[DATA PROVIDED]
-*-*-

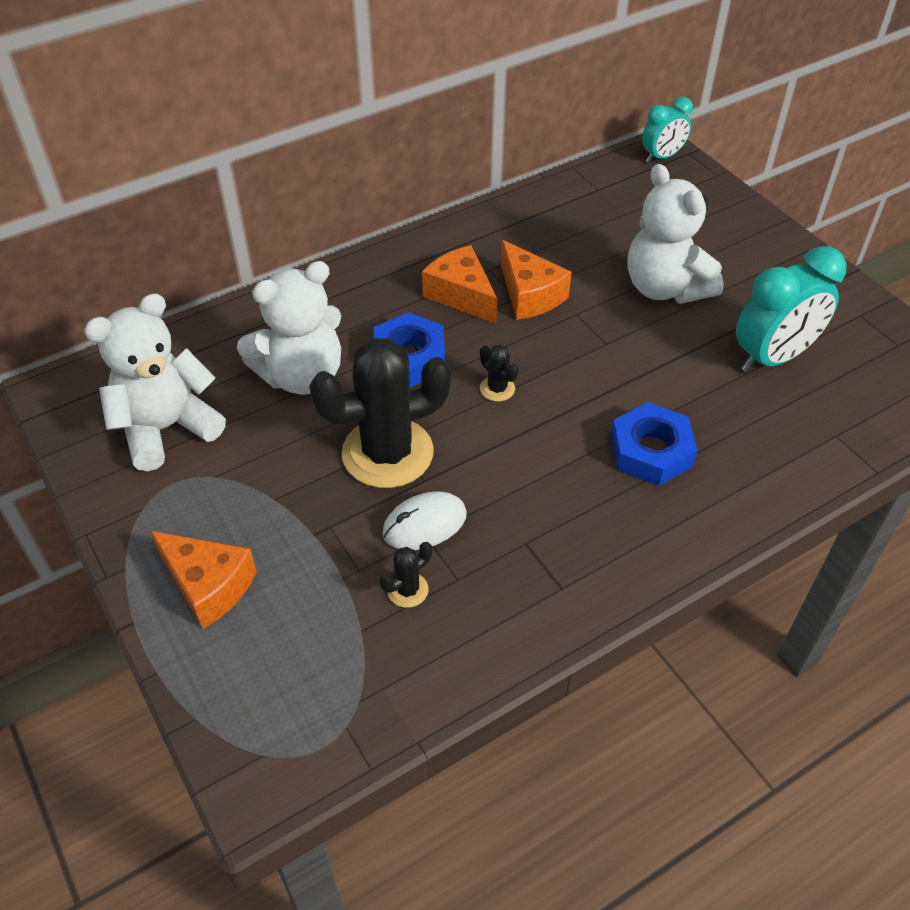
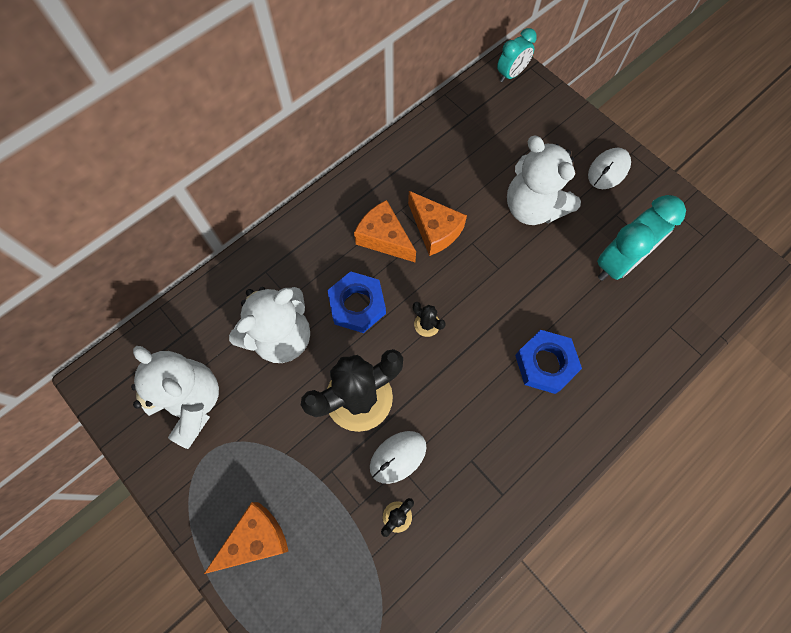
camera: 10 degrees left, 20 degrees up
(166, 428) = (191, 403): white teddy bear -> white teddy bear turned 90 degrees clockwise
(208, 586) = (255, 539): orange cheese -> orange cheese turned 60 degrees counterclockwise
(774, 262) = (608, 170): none -> white mouse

-*-*-

[EXERCISE GOAL]
Rewrite the data above exactly as given, but omit the images.

[PROBLEM SOLUTION]
camera: 10 degrees left, 20 degrees up
(166, 428) = (191, 403): white teddy bear -> white teddy bear turned 90 degrees clockwise
(208, 586) = (255, 539): orange cheese -> orange cheese turned 60 degrees counterclockwise
(774, 262) = (608, 170): none -> white mouse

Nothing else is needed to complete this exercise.